Object change descriptions:
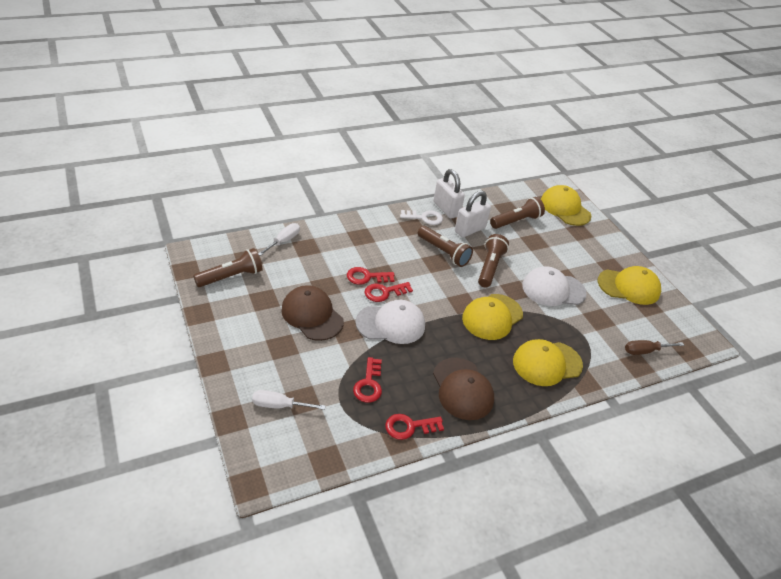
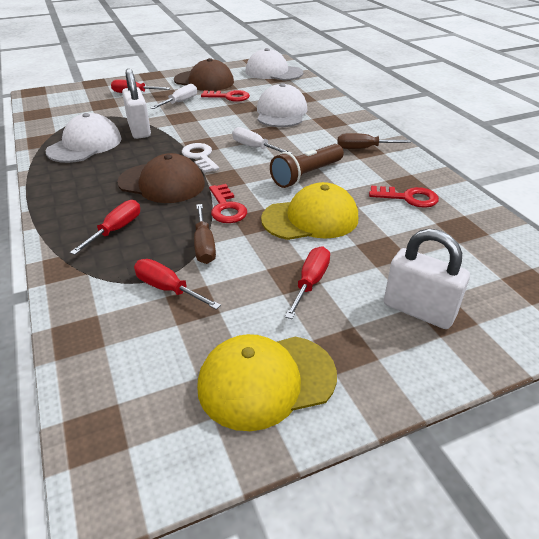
brown flashlight: 4 -> 1
brown screwdriver: 1 -> 2
red key: 4 -> 3
red screwdriver: 0 -> 4
white cap: 2 -> 3
yellow cap: 4 -> 2

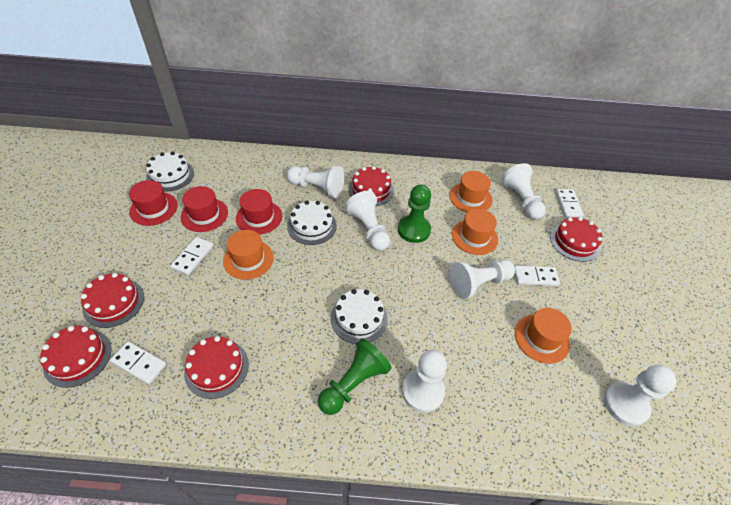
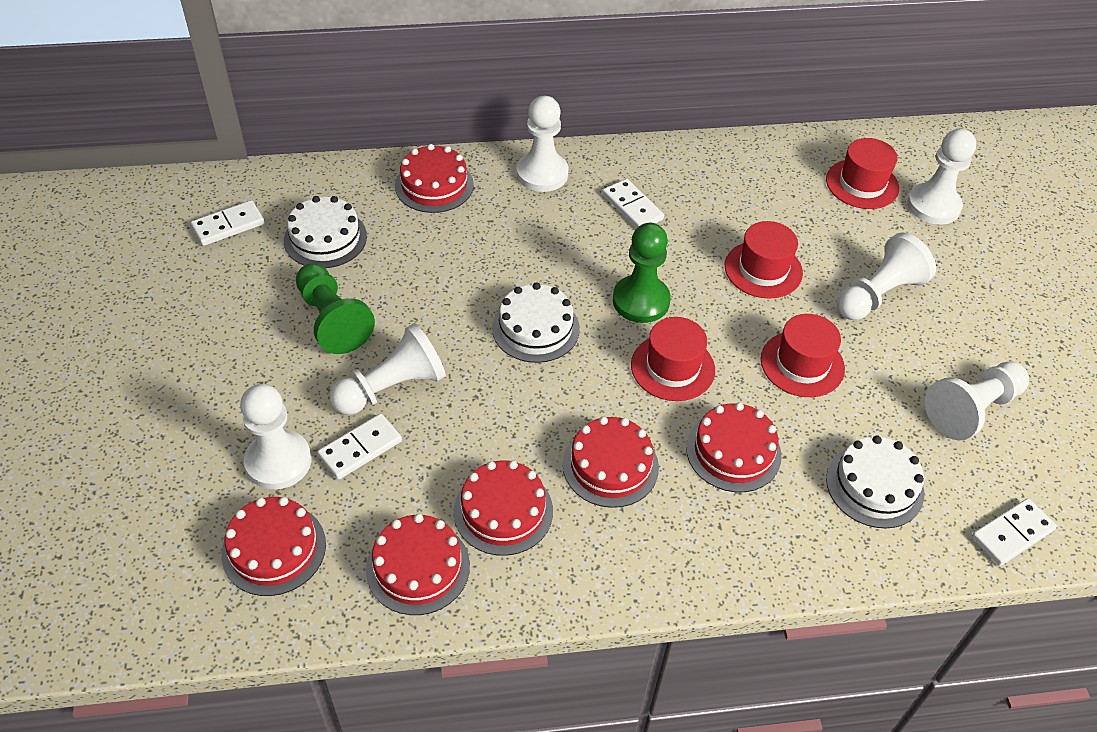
orange hat: 4 -> 0
red cake: 5 -> 6
red hat: 3 -> 4

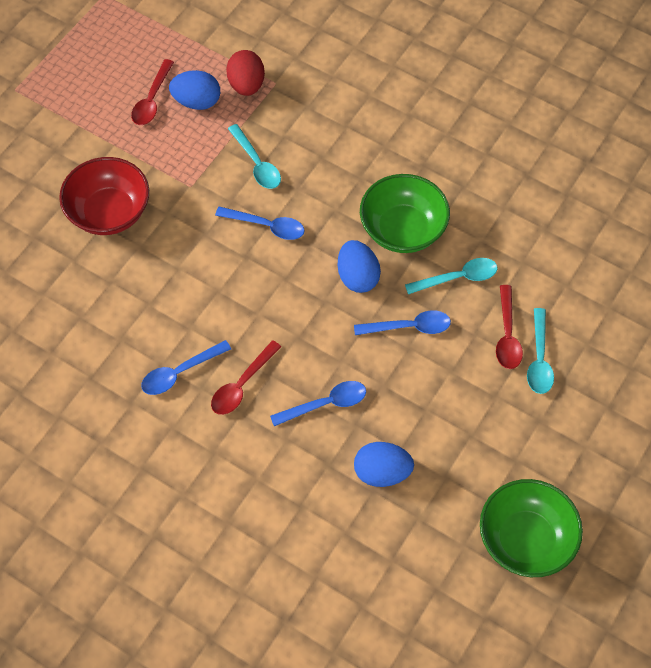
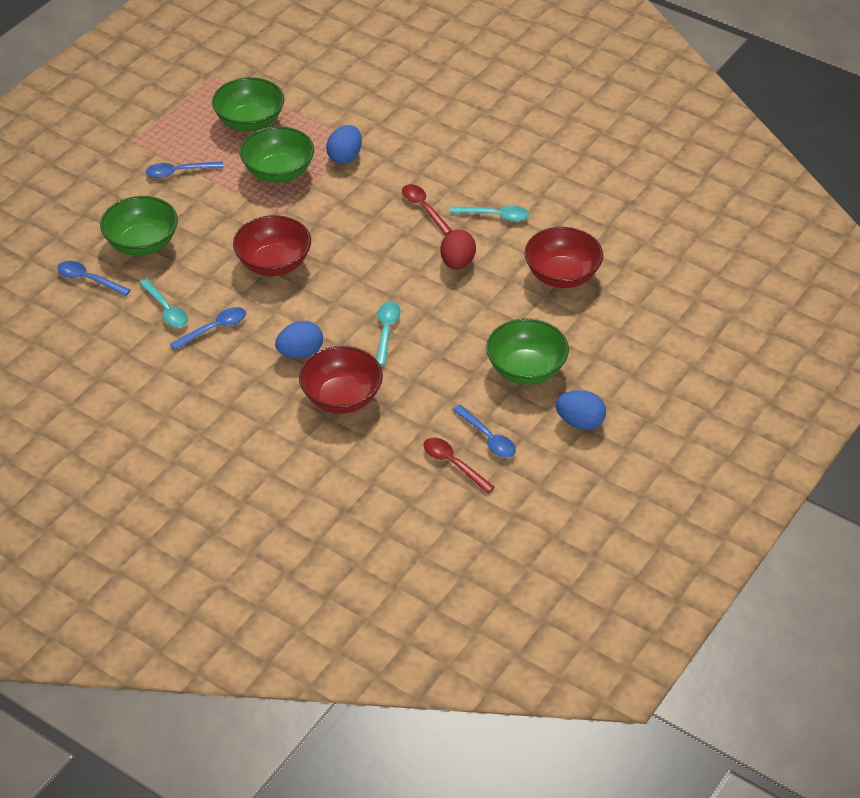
green bowl: 2 -> 4
red bowl: 1 -> 3
red spoon: 3 -> 2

About this exercise:
Look for the word "brown" in the data, then return every line that contains it.

Solution to this problem:
brown flashlight: 4 -> 1
brown screwdriver: 1 -> 2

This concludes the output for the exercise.